▶ Spatial reasoning data:
○ ○ ○
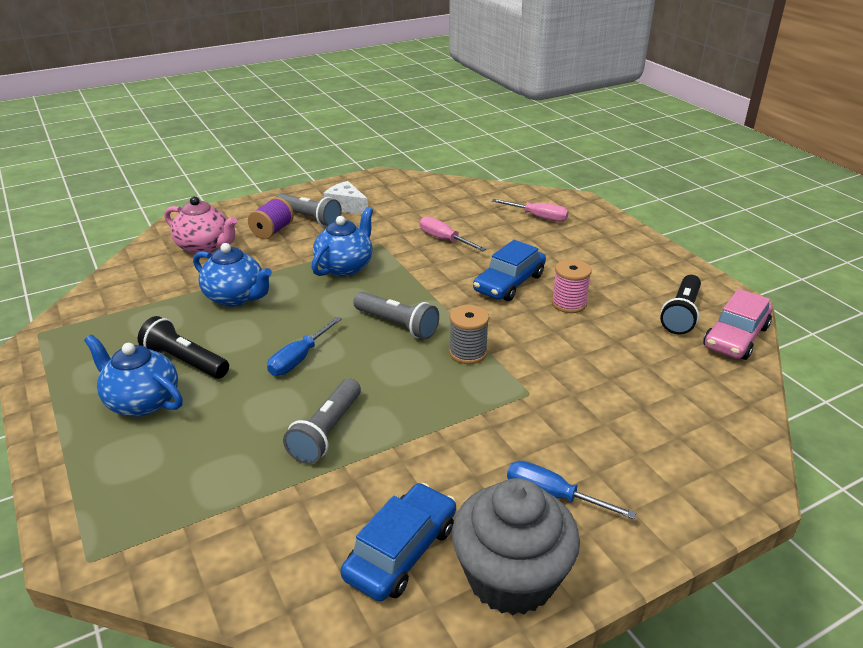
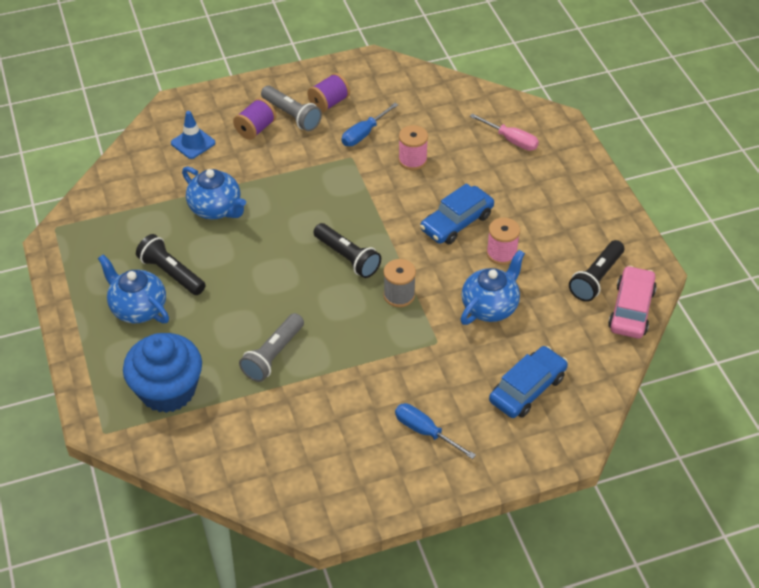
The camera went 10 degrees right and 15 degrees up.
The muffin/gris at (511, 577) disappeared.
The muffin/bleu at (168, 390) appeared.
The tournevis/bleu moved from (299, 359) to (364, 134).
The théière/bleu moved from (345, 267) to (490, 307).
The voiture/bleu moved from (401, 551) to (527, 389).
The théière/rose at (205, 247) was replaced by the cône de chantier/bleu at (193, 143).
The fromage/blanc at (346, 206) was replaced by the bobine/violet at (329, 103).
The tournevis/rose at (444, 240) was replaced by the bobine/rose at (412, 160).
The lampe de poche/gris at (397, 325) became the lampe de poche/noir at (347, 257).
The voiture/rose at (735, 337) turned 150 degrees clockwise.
○ ○ ○
▶ Task statement: Going from the line that has "The muffin/bleu at (168, 390) appeared." through the last line of the entries, retype each line exactly as given and add nothing.

▶ Task answer:
The muffin/bleu at (168, 390) appeared.
The tournevis/bleu moved from (299, 359) to (364, 134).
The théière/bleu moved from (345, 267) to (490, 307).
The voiture/bleu moved from (401, 551) to (527, 389).
The théière/rose at (205, 247) was replaced by the cône de chantier/bleu at (193, 143).
The fromage/blanc at (346, 206) was replaced by the bobine/violet at (329, 103).
The tournevis/rose at (444, 240) was replaced by the bobine/rose at (412, 160).
The lampe de poche/gris at (397, 325) became the lampe de poche/noir at (347, 257).
The voiture/rose at (735, 337) turned 150 degrees clockwise.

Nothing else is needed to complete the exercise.